## EXERCISE DATA
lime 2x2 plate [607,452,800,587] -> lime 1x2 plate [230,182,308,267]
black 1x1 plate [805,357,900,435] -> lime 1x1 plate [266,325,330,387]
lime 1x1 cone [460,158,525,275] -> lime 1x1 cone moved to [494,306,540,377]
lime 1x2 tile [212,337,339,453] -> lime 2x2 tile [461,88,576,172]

--

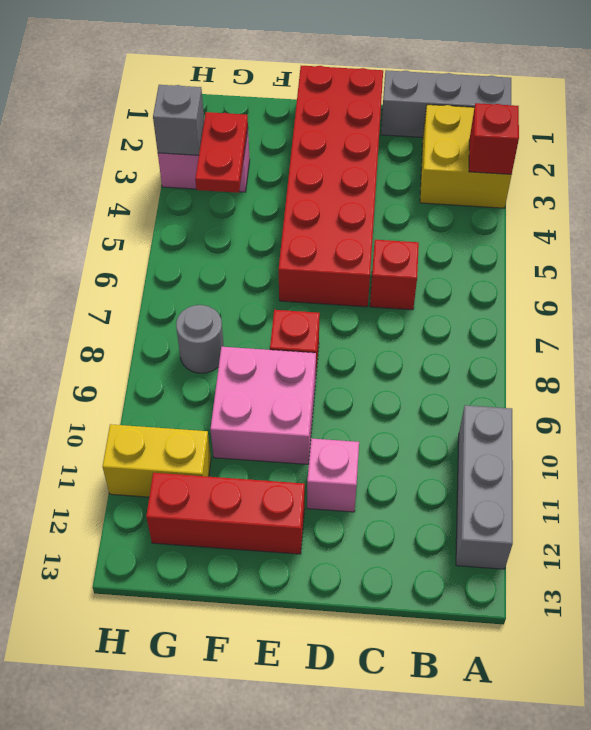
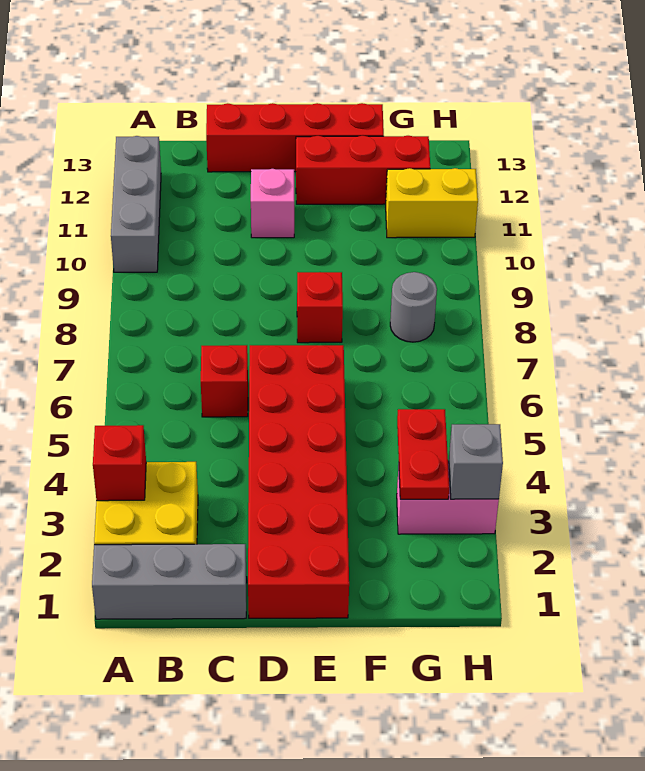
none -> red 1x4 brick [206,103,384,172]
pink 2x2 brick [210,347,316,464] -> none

## EXERCISE INSTRUCTIONS
Across the data, how many lines contain the string "brick"? Only the number is wanted.

## COMPLETED TASK
2